Work instruction: Look through the entries below for the string "none", and copy each line where it is found.

Listed entries:
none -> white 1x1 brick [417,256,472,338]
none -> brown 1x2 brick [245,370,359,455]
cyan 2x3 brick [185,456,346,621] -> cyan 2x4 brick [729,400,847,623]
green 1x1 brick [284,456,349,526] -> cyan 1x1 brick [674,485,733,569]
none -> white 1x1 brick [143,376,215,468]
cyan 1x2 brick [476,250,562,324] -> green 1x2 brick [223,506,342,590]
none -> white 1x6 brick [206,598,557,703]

Answer to this task:
none -> white 1x1 brick [417,256,472,338]
none -> brown 1x2 brick [245,370,359,455]
none -> white 1x1 brick [143,376,215,468]
none -> white 1x6 brick [206,598,557,703]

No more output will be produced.